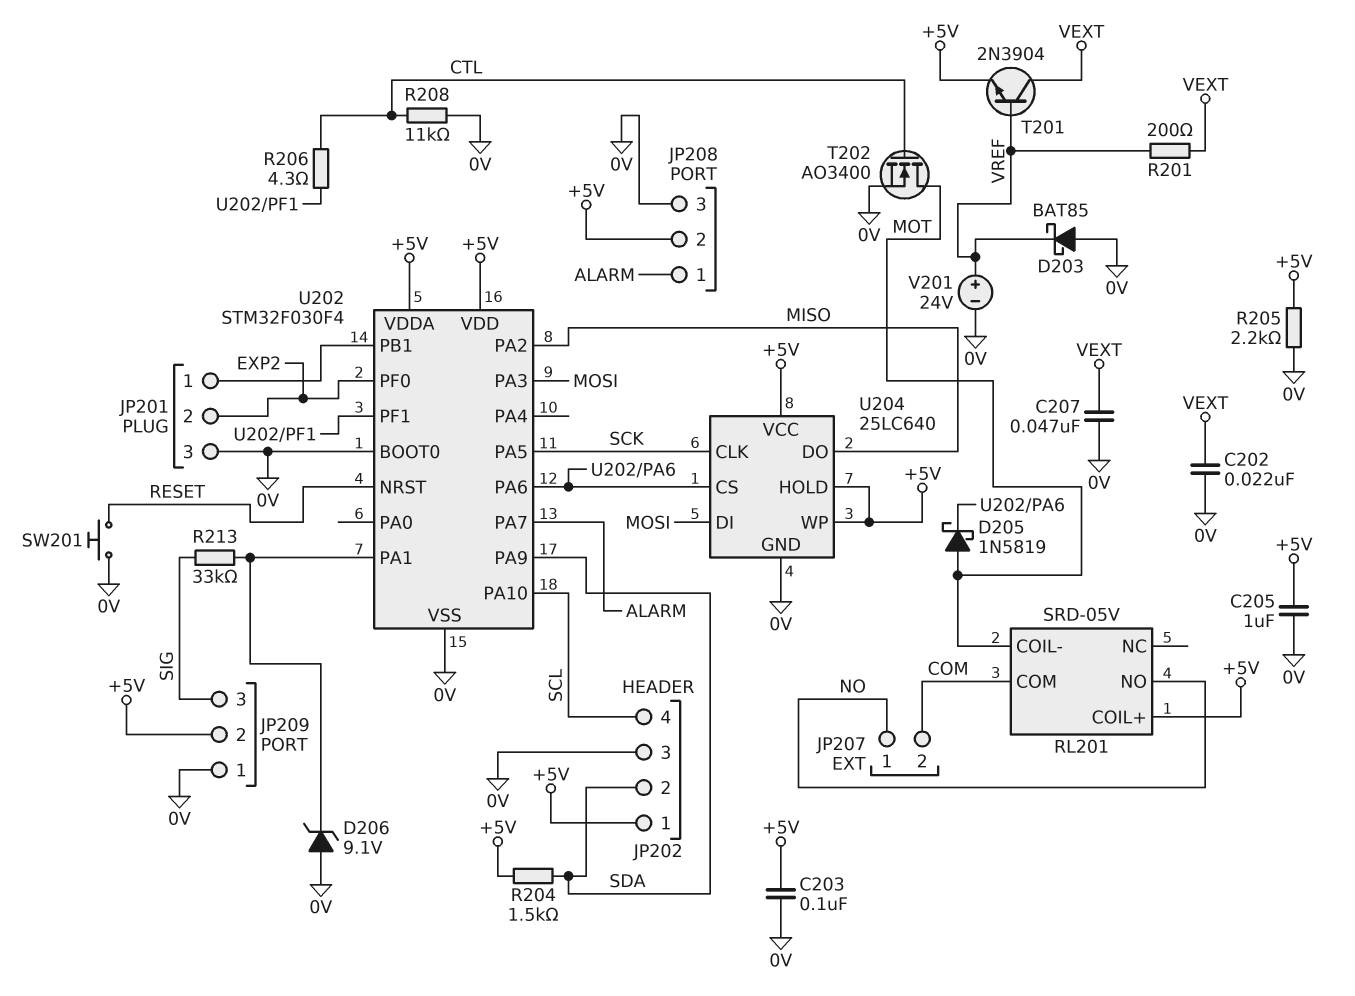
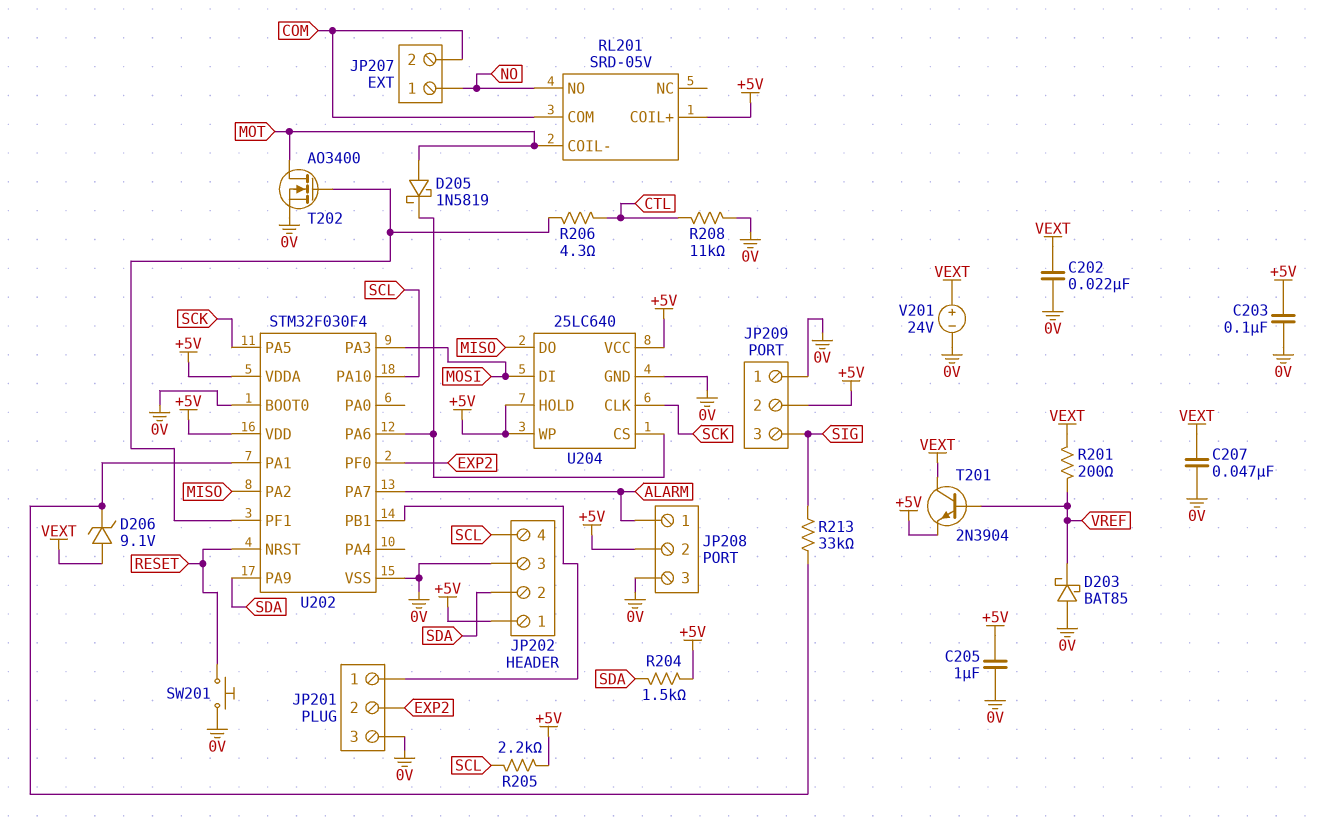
D206: zener 9.1V (A 0V, K U202/PA1) -> zener 9.1V (A VEXT, K U202/PA1)
R205: 2.2k (+5V, 0V) -> 2.2k (+5V, SCL)
T202: NMOS AO3400 (G CTL, D MOT, S 0V) -> NMOS AO3400 (G U202/PF1, D MOT, S 0V)
V201: 24V (plus VREF, minus 0V) -> 24V (plus VEXT, minus 0V)

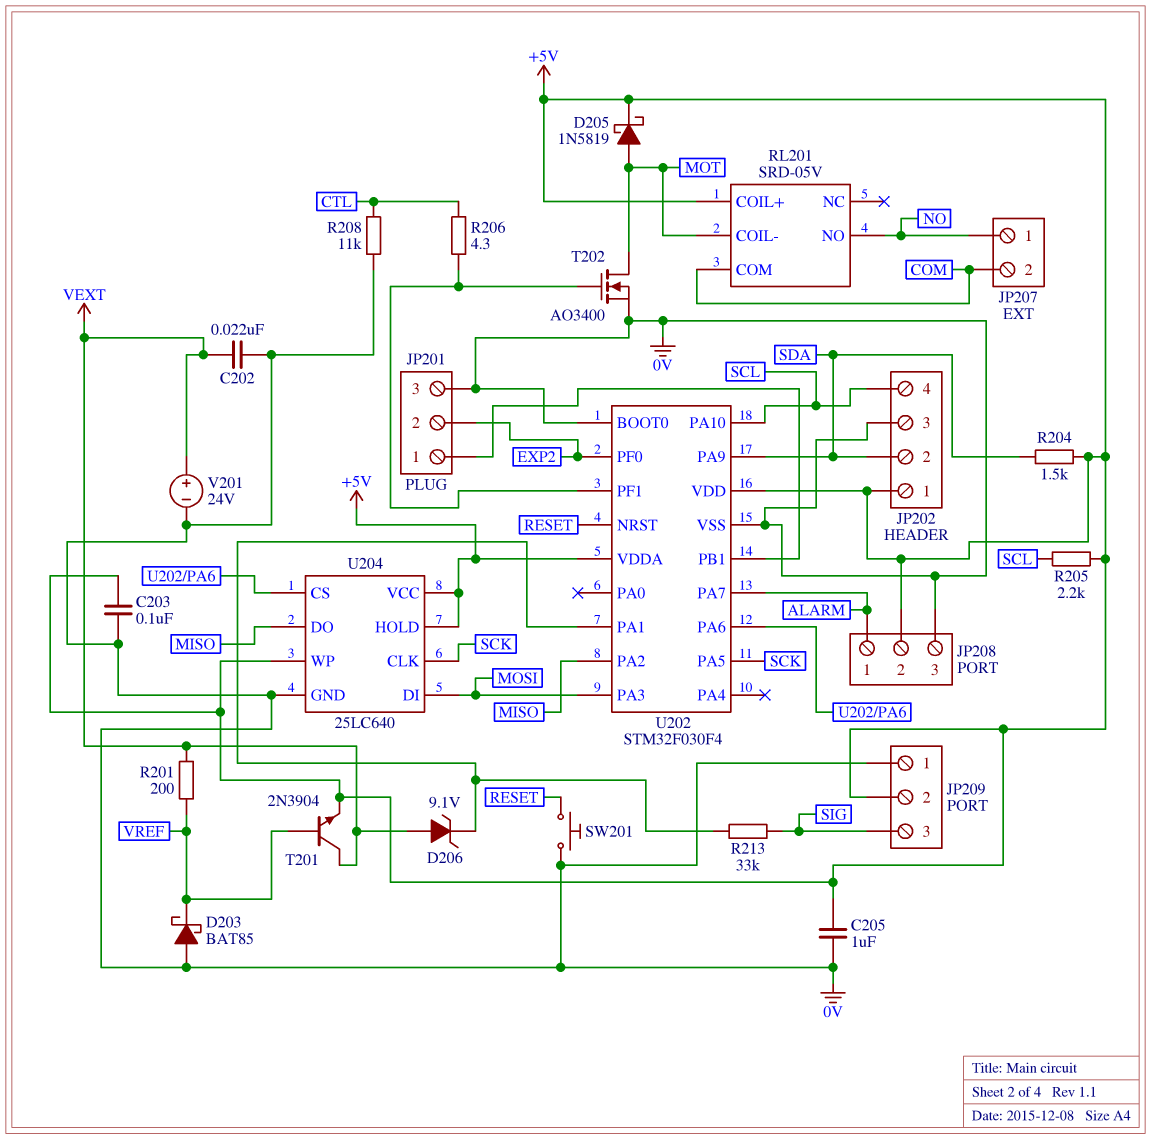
C207: 47nF (0V, VEXT) -> none
D205: schottky 1N5819 (A MOT, K U202/PA6) -> schottky 1N5819 (A MOT, K +5V)

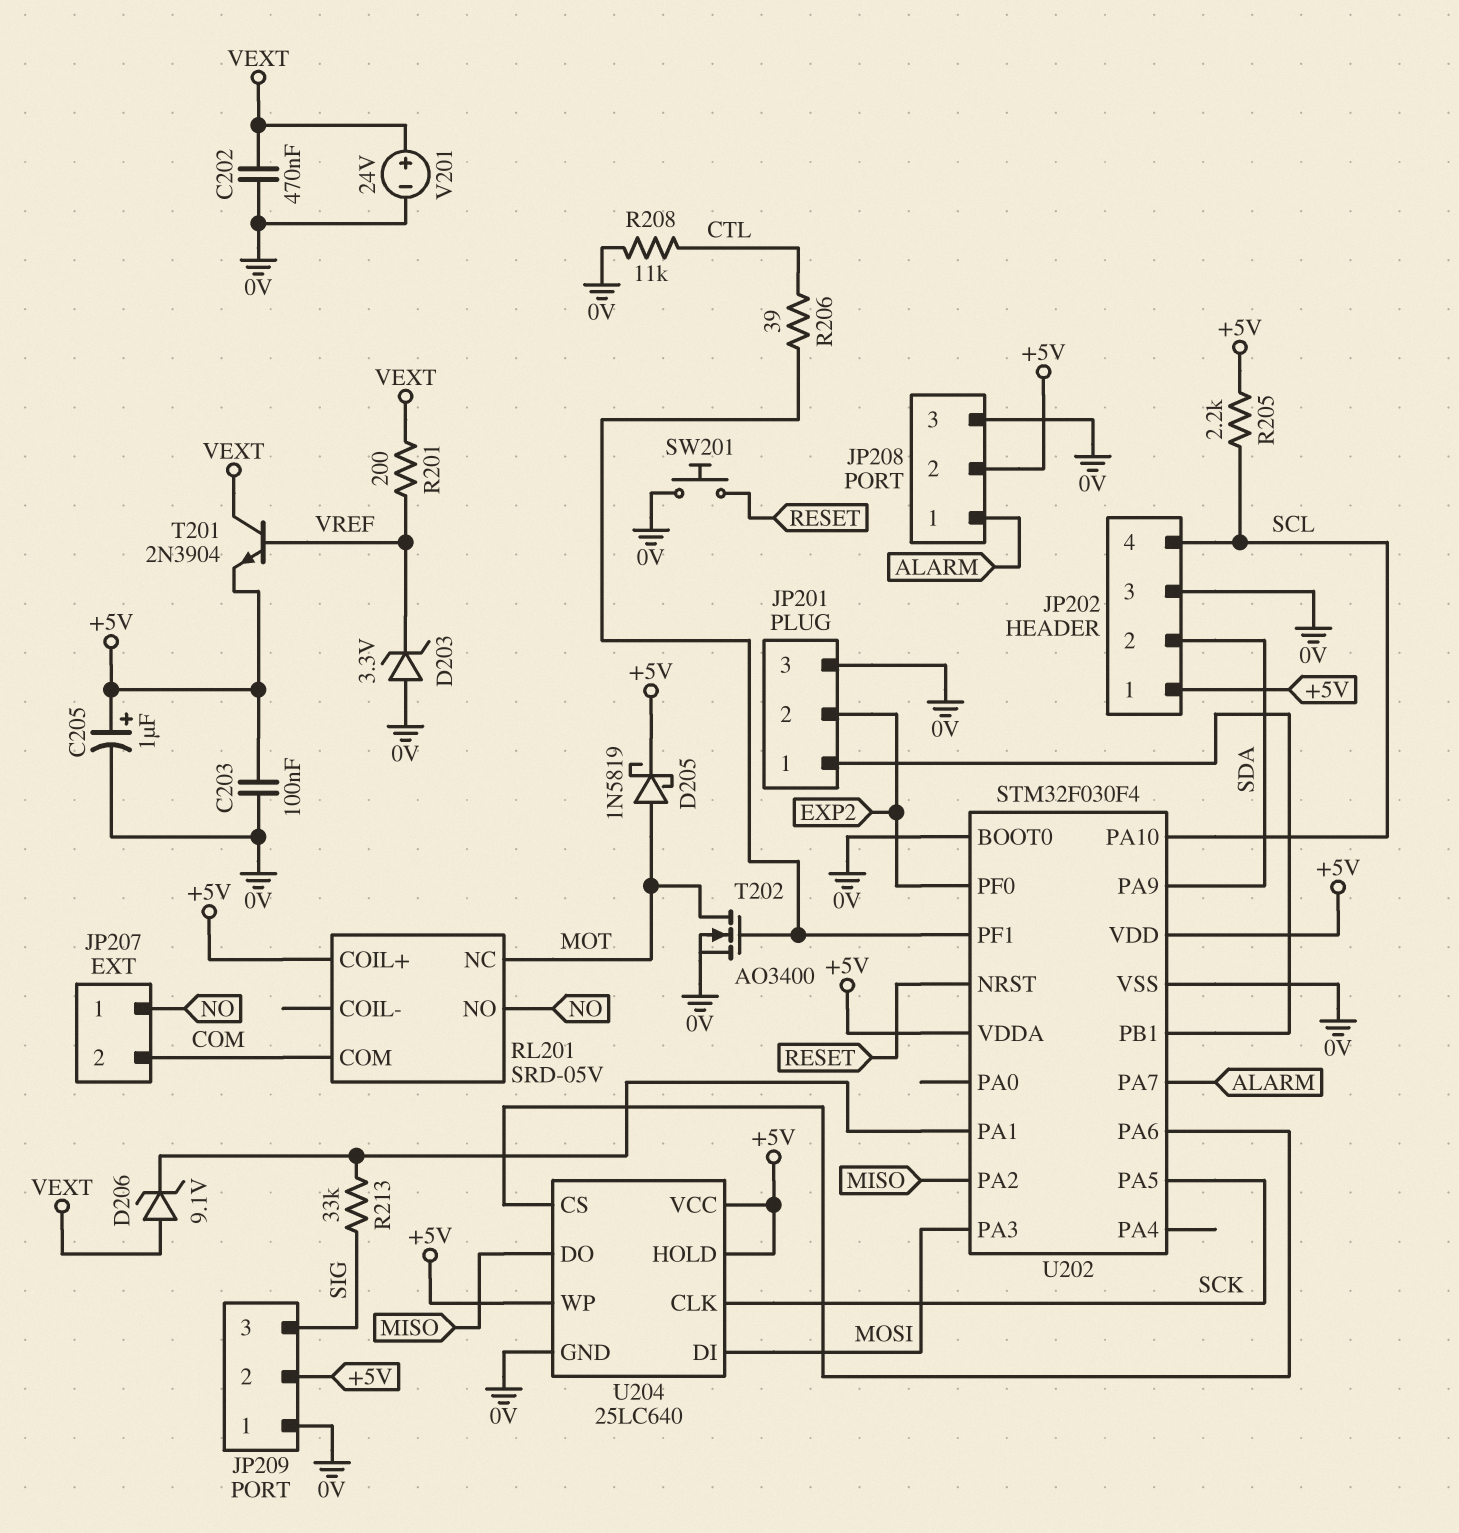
C202: 22nF (0V, VEXT) -> 470nF (0V, VEXT)
C205: 1uF (+5V, 0V) -> 1uF (plus +5V, minus 0V)
D203: schottky BAT85 (A 0V, K VREF) -> zener 3.3V (A 0V, K VREF)
R204: 1.5k (+5V, SDA) -> none
R206: 4.3 (CTL, U202/PF1) -> 39 (CTL, U202/PF1)
RL201 pin COIL-: MOT -> none
RL201 pin NC: none -> MOT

## Work order:
Using the listing above, list every line in which the string "none" occurs.

## Response to the task:
C207: 47nF (0V, VEXT) -> none
R204: 1.5k (+5V, SDA) -> none
RL201 pin COIL-: MOT -> none
RL201 pin NC: none -> MOT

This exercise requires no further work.